• Material for this task:

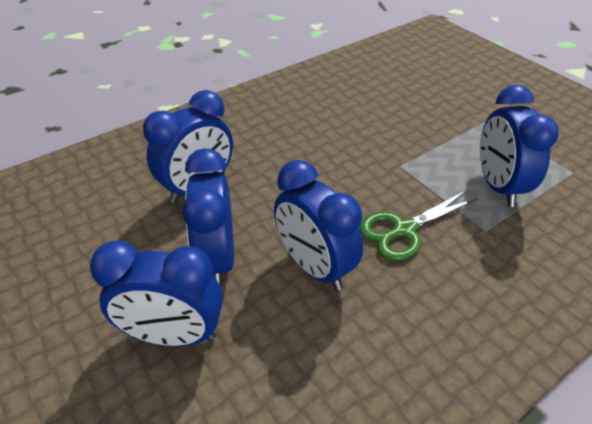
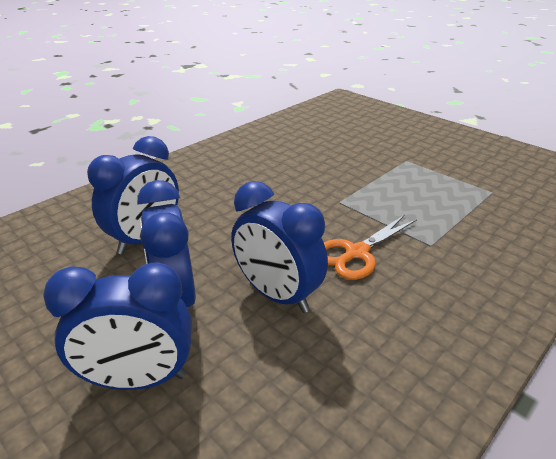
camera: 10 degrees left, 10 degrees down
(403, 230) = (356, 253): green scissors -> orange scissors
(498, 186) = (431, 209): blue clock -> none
==
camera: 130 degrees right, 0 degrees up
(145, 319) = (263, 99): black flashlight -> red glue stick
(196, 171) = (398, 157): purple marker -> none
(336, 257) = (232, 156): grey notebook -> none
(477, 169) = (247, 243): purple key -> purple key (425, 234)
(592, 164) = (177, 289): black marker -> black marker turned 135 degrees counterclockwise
* * *
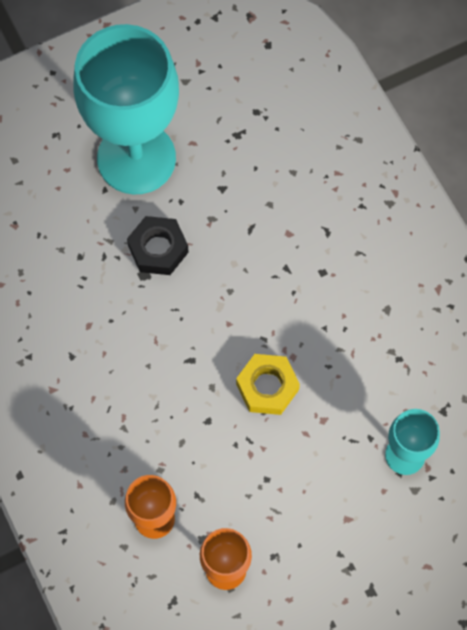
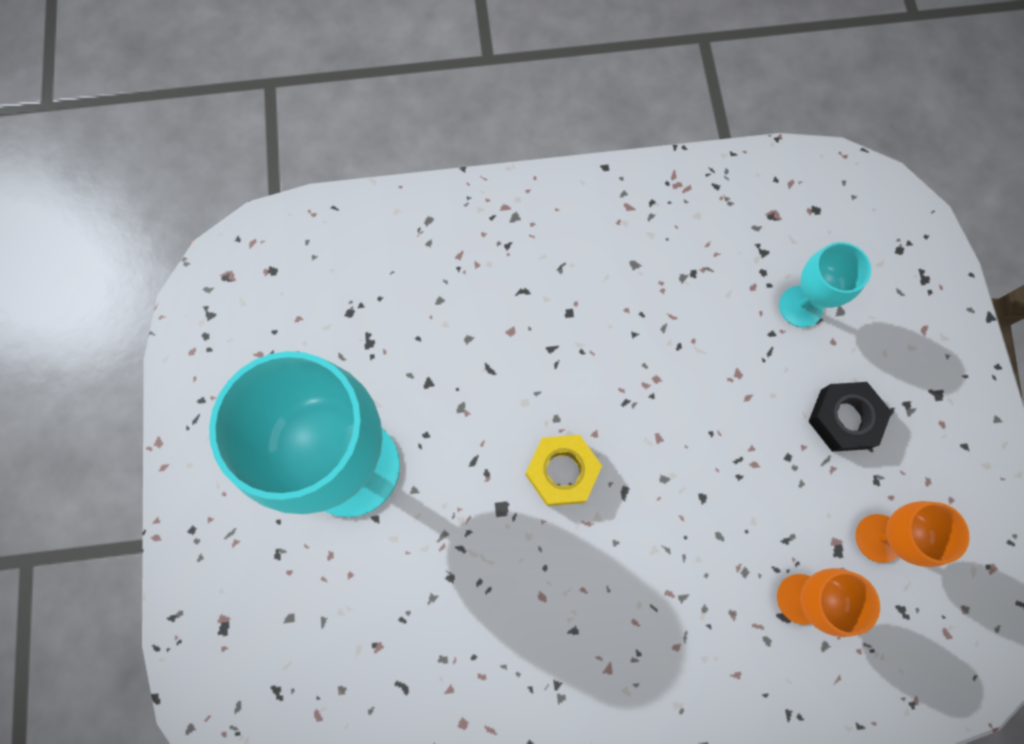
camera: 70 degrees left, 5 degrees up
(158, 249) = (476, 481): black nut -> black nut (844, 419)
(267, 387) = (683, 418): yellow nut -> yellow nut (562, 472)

• Aim of the exercise: Above are the lines; repeat exactly the ones from the line containing "(403, 230) = (356, 253): green" down to the line containing "(498, 186) = (431, 209): blue clock -> none", both inclusive.

• Completed task:
(403, 230) = (356, 253): green scissors -> orange scissors
(498, 186) = (431, 209): blue clock -> none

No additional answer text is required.